■ **What to produce**:
In full and without change, retype the records.

[Coordinate change listings]
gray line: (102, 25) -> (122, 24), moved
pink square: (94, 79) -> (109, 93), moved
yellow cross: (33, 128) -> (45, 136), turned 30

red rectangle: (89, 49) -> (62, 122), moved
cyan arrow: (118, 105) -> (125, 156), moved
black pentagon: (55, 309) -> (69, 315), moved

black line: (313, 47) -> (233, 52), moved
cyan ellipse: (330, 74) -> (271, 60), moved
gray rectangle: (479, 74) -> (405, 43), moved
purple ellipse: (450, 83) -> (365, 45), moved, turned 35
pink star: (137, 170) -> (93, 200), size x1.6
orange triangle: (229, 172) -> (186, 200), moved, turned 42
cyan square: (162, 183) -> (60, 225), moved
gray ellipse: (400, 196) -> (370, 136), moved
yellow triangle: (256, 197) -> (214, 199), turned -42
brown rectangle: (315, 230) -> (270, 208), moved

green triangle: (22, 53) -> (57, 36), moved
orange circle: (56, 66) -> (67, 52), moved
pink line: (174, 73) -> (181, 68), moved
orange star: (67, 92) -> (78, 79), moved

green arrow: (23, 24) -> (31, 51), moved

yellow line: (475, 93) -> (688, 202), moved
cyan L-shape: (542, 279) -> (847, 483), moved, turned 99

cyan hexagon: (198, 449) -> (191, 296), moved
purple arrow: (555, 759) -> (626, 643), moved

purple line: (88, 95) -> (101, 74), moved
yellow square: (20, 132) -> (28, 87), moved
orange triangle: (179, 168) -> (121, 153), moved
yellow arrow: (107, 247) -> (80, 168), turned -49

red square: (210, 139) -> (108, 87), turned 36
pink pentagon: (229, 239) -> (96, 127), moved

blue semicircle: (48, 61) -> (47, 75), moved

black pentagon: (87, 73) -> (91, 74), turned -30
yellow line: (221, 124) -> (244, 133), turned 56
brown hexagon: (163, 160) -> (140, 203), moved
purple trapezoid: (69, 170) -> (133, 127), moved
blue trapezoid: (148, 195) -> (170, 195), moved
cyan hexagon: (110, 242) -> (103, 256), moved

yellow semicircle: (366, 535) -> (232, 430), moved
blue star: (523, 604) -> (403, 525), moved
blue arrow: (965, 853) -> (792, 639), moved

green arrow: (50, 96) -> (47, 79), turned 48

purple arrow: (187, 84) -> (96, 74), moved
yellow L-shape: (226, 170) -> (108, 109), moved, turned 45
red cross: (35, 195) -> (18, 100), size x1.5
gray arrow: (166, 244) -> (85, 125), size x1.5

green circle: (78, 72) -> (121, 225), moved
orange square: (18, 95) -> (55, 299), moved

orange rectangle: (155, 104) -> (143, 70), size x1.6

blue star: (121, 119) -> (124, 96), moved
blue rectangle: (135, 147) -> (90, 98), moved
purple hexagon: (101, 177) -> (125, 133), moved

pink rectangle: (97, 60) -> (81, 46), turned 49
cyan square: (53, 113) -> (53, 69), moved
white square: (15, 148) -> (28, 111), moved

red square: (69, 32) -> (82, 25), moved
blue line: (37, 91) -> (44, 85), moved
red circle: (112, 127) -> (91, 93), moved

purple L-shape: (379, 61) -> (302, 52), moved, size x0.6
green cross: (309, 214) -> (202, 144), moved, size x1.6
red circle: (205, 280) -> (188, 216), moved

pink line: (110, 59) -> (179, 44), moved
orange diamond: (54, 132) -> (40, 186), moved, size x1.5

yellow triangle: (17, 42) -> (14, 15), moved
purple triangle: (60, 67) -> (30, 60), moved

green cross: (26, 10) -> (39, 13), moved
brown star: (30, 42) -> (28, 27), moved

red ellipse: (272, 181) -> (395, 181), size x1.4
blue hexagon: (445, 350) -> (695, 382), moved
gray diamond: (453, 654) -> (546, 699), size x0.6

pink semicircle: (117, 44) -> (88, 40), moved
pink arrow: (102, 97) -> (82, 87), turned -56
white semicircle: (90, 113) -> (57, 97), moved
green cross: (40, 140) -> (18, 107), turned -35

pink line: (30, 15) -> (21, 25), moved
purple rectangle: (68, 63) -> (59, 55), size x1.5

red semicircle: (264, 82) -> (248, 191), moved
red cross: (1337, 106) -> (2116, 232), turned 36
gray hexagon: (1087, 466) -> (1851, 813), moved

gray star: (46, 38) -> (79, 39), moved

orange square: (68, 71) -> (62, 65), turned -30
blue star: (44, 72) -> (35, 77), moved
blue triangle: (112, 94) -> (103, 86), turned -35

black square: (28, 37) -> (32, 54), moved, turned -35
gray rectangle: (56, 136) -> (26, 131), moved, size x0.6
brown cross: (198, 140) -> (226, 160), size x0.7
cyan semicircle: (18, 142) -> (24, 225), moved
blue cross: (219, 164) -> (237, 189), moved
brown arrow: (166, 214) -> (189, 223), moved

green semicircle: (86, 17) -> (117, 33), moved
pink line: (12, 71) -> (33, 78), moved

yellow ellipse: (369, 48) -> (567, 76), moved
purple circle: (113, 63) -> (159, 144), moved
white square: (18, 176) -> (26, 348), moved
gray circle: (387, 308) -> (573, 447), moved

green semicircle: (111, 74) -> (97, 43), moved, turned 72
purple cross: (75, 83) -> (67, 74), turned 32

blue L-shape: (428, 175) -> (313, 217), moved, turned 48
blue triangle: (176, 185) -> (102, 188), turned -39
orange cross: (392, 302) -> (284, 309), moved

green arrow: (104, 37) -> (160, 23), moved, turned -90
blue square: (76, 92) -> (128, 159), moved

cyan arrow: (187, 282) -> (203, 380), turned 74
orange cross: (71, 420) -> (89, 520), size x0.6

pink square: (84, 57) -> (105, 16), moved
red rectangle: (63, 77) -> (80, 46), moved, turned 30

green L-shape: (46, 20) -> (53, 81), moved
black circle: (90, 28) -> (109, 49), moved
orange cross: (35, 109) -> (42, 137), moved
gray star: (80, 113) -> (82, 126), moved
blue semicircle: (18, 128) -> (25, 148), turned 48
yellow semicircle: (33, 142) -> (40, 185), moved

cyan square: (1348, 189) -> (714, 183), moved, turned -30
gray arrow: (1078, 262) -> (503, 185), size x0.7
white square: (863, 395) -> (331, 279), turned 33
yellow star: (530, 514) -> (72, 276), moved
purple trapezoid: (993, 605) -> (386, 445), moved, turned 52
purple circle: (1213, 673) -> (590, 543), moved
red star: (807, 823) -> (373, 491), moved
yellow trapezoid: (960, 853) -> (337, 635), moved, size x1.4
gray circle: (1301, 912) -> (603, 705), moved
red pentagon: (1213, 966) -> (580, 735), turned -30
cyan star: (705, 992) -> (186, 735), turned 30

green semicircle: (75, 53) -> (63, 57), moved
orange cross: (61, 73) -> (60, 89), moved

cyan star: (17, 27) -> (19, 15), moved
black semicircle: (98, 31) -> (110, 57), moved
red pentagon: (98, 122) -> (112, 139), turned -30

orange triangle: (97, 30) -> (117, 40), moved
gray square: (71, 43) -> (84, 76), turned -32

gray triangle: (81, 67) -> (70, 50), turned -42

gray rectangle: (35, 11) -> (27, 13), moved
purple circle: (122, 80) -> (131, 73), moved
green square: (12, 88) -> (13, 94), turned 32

■ **Completed task**:
gray line: (102, 25) -> (122, 24), moved
pink square: (94, 79) -> (109, 93), moved
yellow cross: (33, 128) -> (45, 136), turned 30

red rectangle: (89, 49) -> (62, 122), moved
cyan arrow: (118, 105) -> (125, 156), moved
black pentagon: (55, 309) -> (69, 315), moved

black line: (313, 47) -> (233, 52), moved
cyan ellipse: (330, 74) -> (271, 60), moved
gray rectangle: (479, 74) -> (405, 43), moved
purple ellipse: (450, 83) -> (365, 45), moved, turned 35
pink star: (137, 170) -> (93, 200), size x1.6
orange triangle: (229, 172) -> (186, 200), moved, turned 42
cyan square: (162, 183) -> (60, 225), moved
gray ellipse: (400, 196) -> (370, 136), moved
yellow triangle: (256, 197) -> (214, 199), turned -42
brown rectangle: (315, 230) -> (270, 208), moved

green triangle: (22, 53) -> (57, 36), moved
orange circle: (56, 66) -> (67, 52), moved
pink line: (174, 73) -> (181, 68), moved
orange star: (67, 92) -> (78, 79), moved

green arrow: (23, 24) -> (31, 51), moved

yellow line: (475, 93) -> (688, 202), moved
cyan L-shape: (542, 279) -> (847, 483), moved, turned 99

cyan hexagon: (198, 449) -> (191, 296), moved
purple arrow: (555, 759) -> (626, 643), moved

purple line: (88, 95) -> (101, 74), moved
yellow square: (20, 132) -> (28, 87), moved
orange triangle: (179, 168) -> (121, 153), moved
yellow arrow: (107, 247) -> (80, 168), turned -49

red square: (210, 139) -> (108, 87), turned 36
pink pentagon: (229, 239) -> (96, 127), moved

blue semicircle: (48, 61) -> (47, 75), moved

black pentagon: (87, 73) -> (91, 74), turned -30
yellow line: (221, 124) -> (244, 133), turned 56
brown hexagon: (163, 160) -> (140, 203), moved
purple trapezoid: (69, 170) -> (133, 127), moved
blue trapezoid: (148, 195) -> (170, 195), moved
cyan hexagon: (110, 242) -> (103, 256), moved

yellow semicircle: (366, 535) -> (232, 430), moved
blue star: (523, 604) -> (403, 525), moved
blue arrow: (965, 853) -> (792, 639), moved

green arrow: (50, 96) -> (47, 79), turned 48

purple arrow: (187, 84) -> (96, 74), moved
yellow L-shape: (226, 170) -> (108, 109), moved, turned 45
red cross: (35, 195) -> (18, 100), size x1.5
gray arrow: (166, 244) -> (85, 125), size x1.5

green circle: (78, 72) -> (121, 225), moved
orange square: (18, 95) -> (55, 299), moved

orange rectangle: (155, 104) -> (143, 70), size x1.6

blue star: (121, 119) -> (124, 96), moved
blue rectangle: (135, 147) -> (90, 98), moved
purple hexagon: (101, 177) -> (125, 133), moved

pink rectangle: (97, 60) -> (81, 46), turned 49
cyan square: (53, 113) -> (53, 69), moved
white square: (15, 148) -> (28, 111), moved

red square: (69, 32) -> (82, 25), moved
blue line: (37, 91) -> (44, 85), moved
red circle: (112, 127) -> (91, 93), moved

purple L-shape: (379, 61) -> (302, 52), moved, size x0.6
green cross: (309, 214) -> (202, 144), moved, size x1.6
red circle: (205, 280) -> (188, 216), moved

pink line: (110, 59) -> (179, 44), moved
orange diamond: (54, 132) -> (40, 186), moved, size x1.5

yellow triangle: (17, 42) -> (14, 15), moved
purple triangle: (60, 67) -> (30, 60), moved

green cross: (26, 10) -> (39, 13), moved
brown star: (30, 42) -> (28, 27), moved

red ellipse: (272, 181) -> (395, 181), size x1.4
blue hexagon: (445, 350) -> (695, 382), moved
gray diamond: (453, 654) -> (546, 699), size x0.6

pink semicircle: (117, 44) -> (88, 40), moved
pink arrow: (102, 97) -> (82, 87), turned -56
white semicircle: (90, 113) -> (57, 97), moved
green cross: (40, 140) -> (18, 107), turned -35

pink line: (30, 15) -> (21, 25), moved
purple rectangle: (68, 63) -> (59, 55), size x1.5

red semicircle: (264, 82) -> (248, 191), moved
red cross: (1337, 106) -> (2116, 232), turned 36
gray hexagon: (1087, 466) -> (1851, 813), moved

gray star: (46, 38) -> (79, 39), moved

orange square: (68, 71) -> (62, 65), turned -30
blue star: (44, 72) -> (35, 77), moved
blue triangle: (112, 94) -> (103, 86), turned -35

black square: (28, 37) -> (32, 54), moved, turned -35
gray rectangle: (56, 136) -> (26, 131), moved, size x0.6
brown cross: (198, 140) -> (226, 160), size x0.7
cyan semicircle: (18, 142) -> (24, 225), moved
blue cross: (219, 164) -> (237, 189), moved
brown arrow: (166, 214) -> (189, 223), moved

green semicircle: (86, 17) -> (117, 33), moved
pink line: (12, 71) -> (33, 78), moved

yellow ellipse: (369, 48) -> (567, 76), moved
purple circle: (113, 63) -> (159, 144), moved
white square: (18, 176) -> (26, 348), moved
gray circle: (387, 308) -> (573, 447), moved

green semicircle: (111, 74) -> (97, 43), moved, turned 72
purple cross: (75, 83) -> (67, 74), turned 32

blue L-shape: (428, 175) -> (313, 217), moved, turned 48
blue triangle: (176, 185) -> (102, 188), turned -39
orange cross: (392, 302) -> (284, 309), moved

green arrow: (104, 37) -> (160, 23), moved, turned -90
blue square: (76, 92) -> (128, 159), moved

cyan arrow: (187, 282) -> (203, 380), turned 74
orange cross: (71, 420) -> (89, 520), size x0.6

pink square: (84, 57) -> (105, 16), moved
red rectangle: (63, 77) -> (80, 46), moved, turned 30

green L-shape: (46, 20) -> (53, 81), moved
black circle: (90, 28) -> (109, 49), moved
orange cross: (35, 109) -> (42, 137), moved
gray star: (80, 113) -> (82, 126), moved
blue semicircle: (18, 128) -> (25, 148), turned 48
yellow semicircle: (33, 142) -> (40, 185), moved

cyan square: (1348, 189) -> (714, 183), moved, turned -30
gray arrow: (1078, 262) -> (503, 185), size x0.7
white square: (863, 395) -> (331, 279), turned 33
yellow star: (530, 514) -> (72, 276), moved
purple trapezoid: (993, 605) -> (386, 445), moved, turned 52
purple circle: (1213, 673) -> (590, 543), moved
red star: (807, 823) -> (373, 491), moved
yellow trapezoid: (960, 853) -> (337, 635), moved, size x1.4
gray circle: (1301, 912) -> (603, 705), moved
red pentagon: (1213, 966) -> (580, 735), turned -30
cyan star: (705, 992) -> (186, 735), turned 30

green semicircle: (75, 53) -> (63, 57), moved
orange cross: (61, 73) -> (60, 89), moved

cyan star: (17, 27) -> (19, 15), moved
black semicircle: (98, 31) -> (110, 57), moved
red pentagon: (98, 122) -> (112, 139), turned -30

orange triangle: (97, 30) -> (117, 40), moved
gray square: (71, 43) -> (84, 76), turned -32

gray triangle: (81, 67) -> (70, 50), turned -42

gray rectangle: (35, 11) -> (27, 13), moved
purple circle: (122, 80) -> (131, 73), moved
green square: (12, 88) -> (13, 94), turned 32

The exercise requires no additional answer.